» Work to complete: Take the entries that follow and return only the lines from the one with "IMU1 pin INT: D6 -> D8" through the final line, leaving every picture behind.

Revision tracking records
►
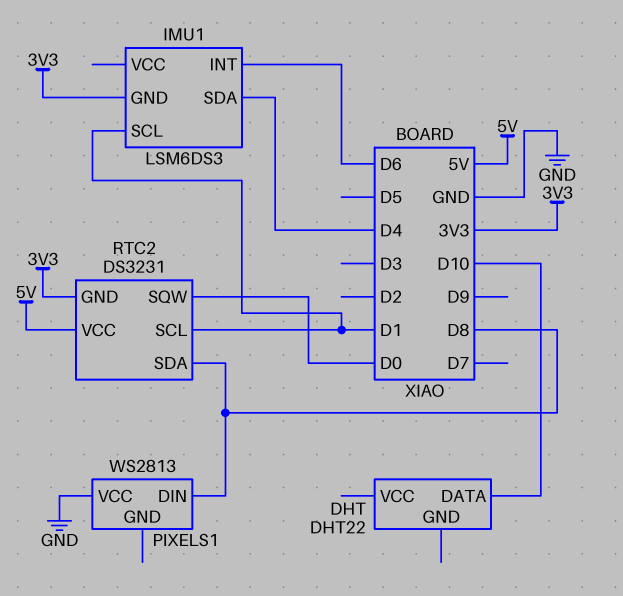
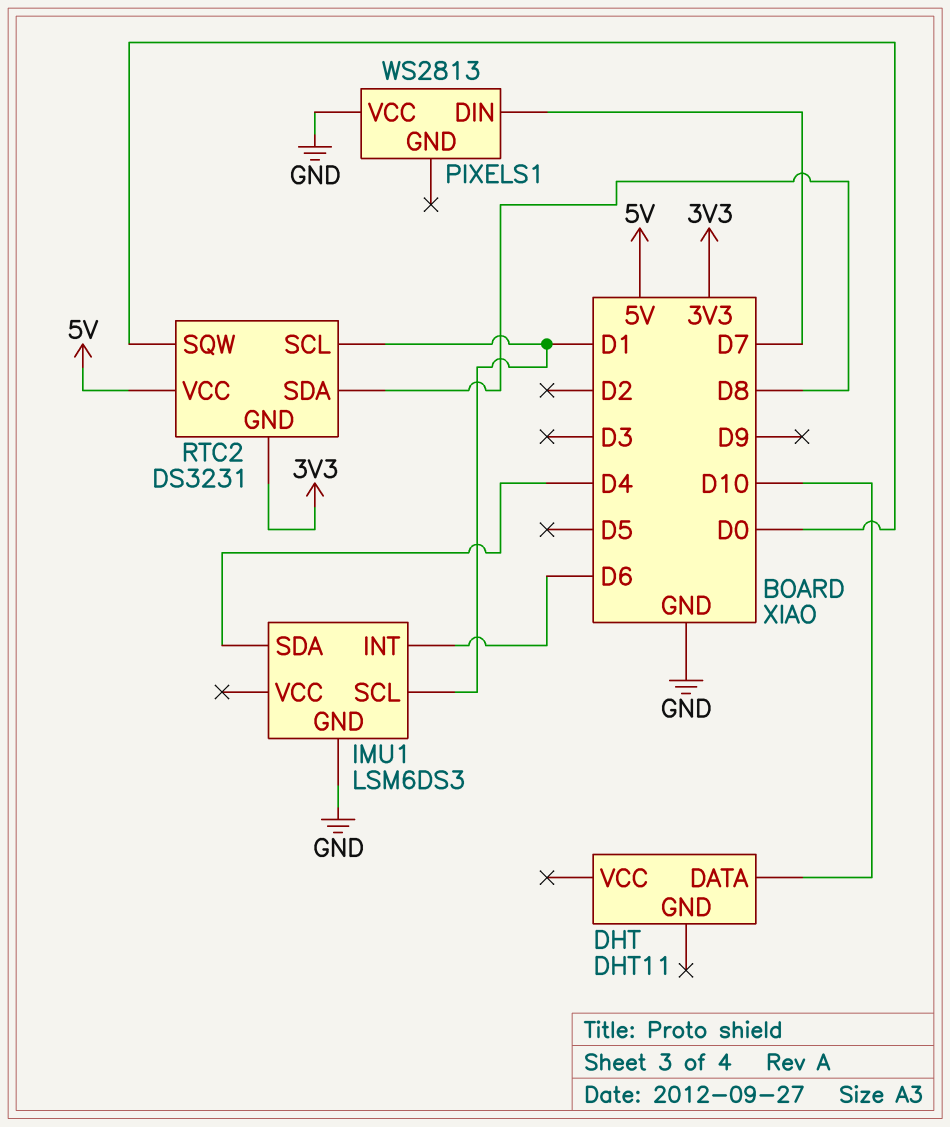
DHT: DHT22 -> DHT11
IMU1 pin GND: 3V3 -> GND
PIXELS1 pin DIN: D8 -> D7

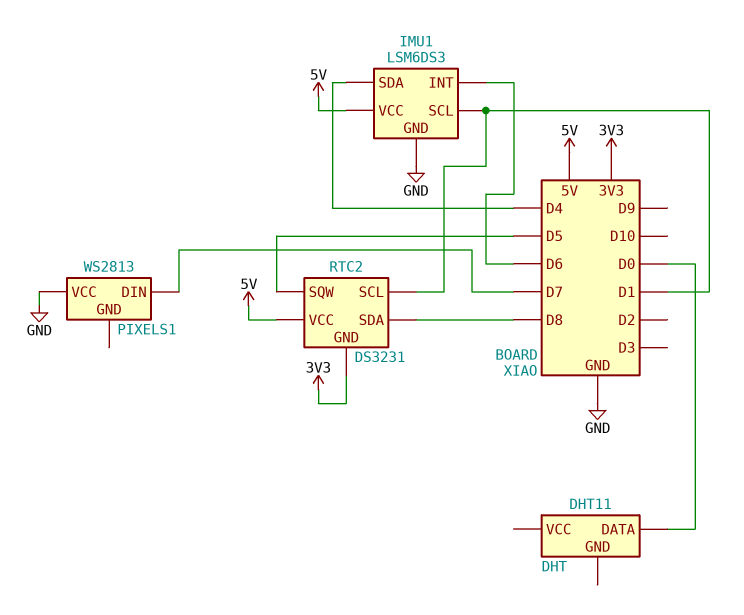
DHT pin DATA: D10 -> D0
IMU1 pin VCC: none -> 5V
RTC2 pin SQW: D0 -> D5

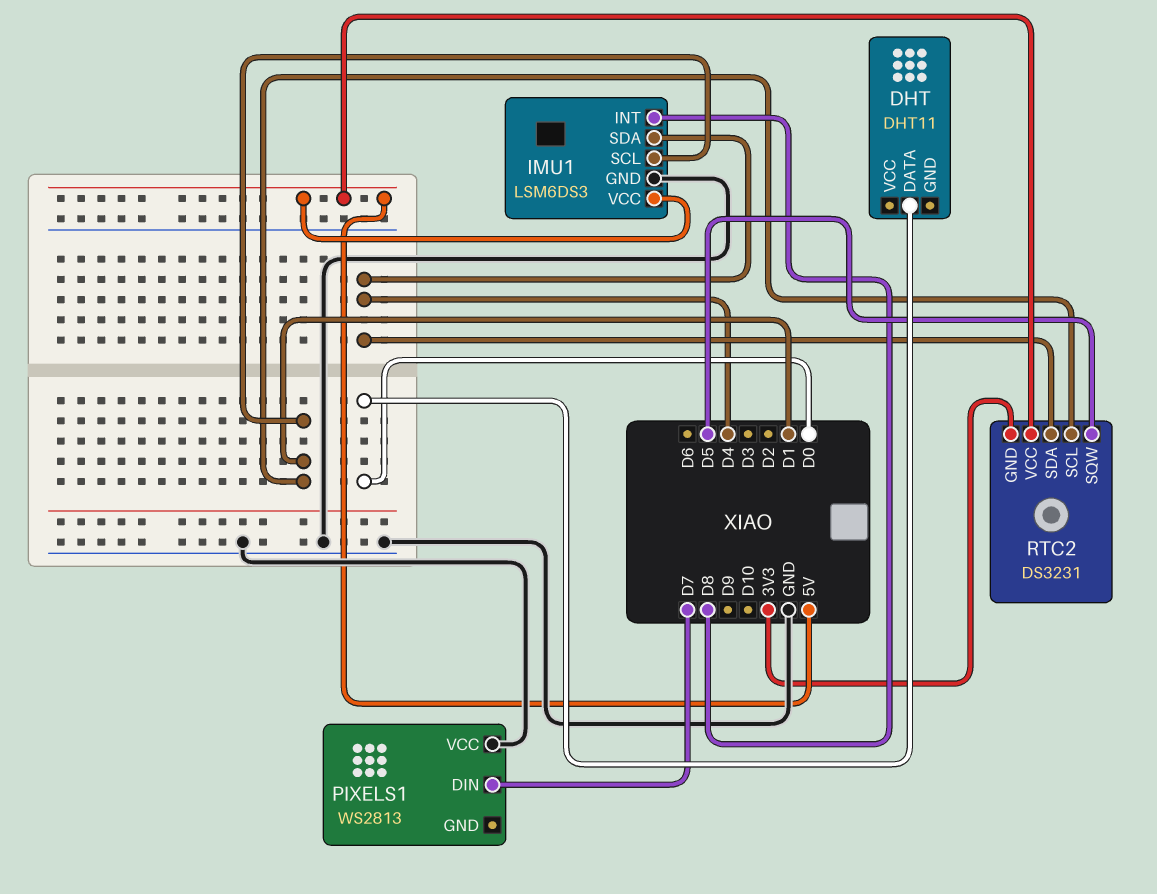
IMU1 pin INT: D6 -> D8
RTC2 pin SDA: D8 -> D4

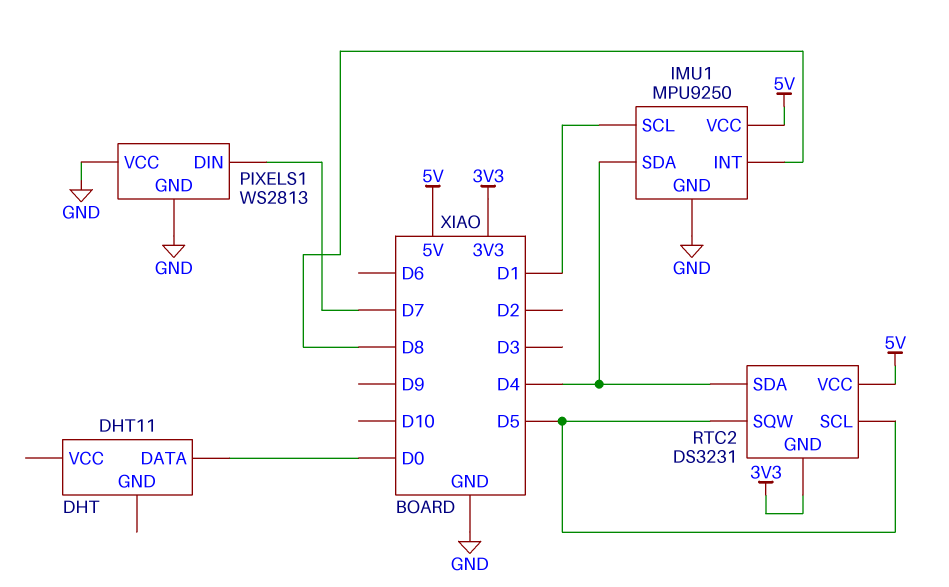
IMU1: LSM6DS3 -> MPU9250
PIXELS1 pin GND: none -> GND
RTC2 pin SCL: D1 -> D5

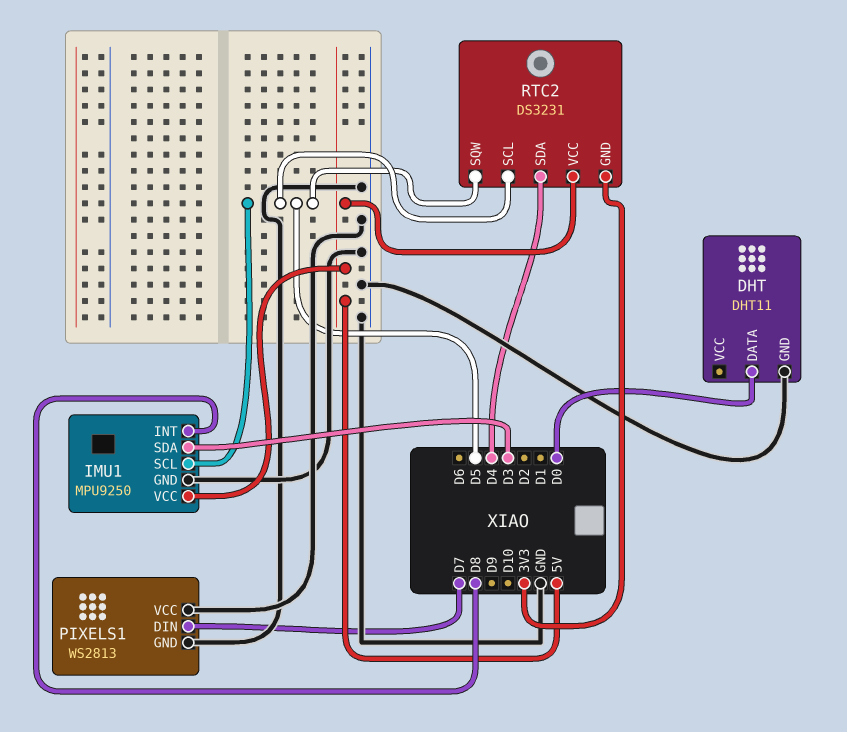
DHT pin GND: none -> GND
IMU1 pin SCL: D1 -> D5
IMU1 pin SDA: D4 -> D3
◄
» Your solution:
IMU1 pin INT: D6 -> D8
RTC2 pin SDA: D8 -> D4

IMU1: LSM6DS3 -> MPU9250
PIXELS1 pin GND: none -> GND
RTC2 pin SCL: D1 -> D5

DHT pin GND: none -> GND
IMU1 pin SCL: D1 -> D5
IMU1 pin SDA: D4 -> D3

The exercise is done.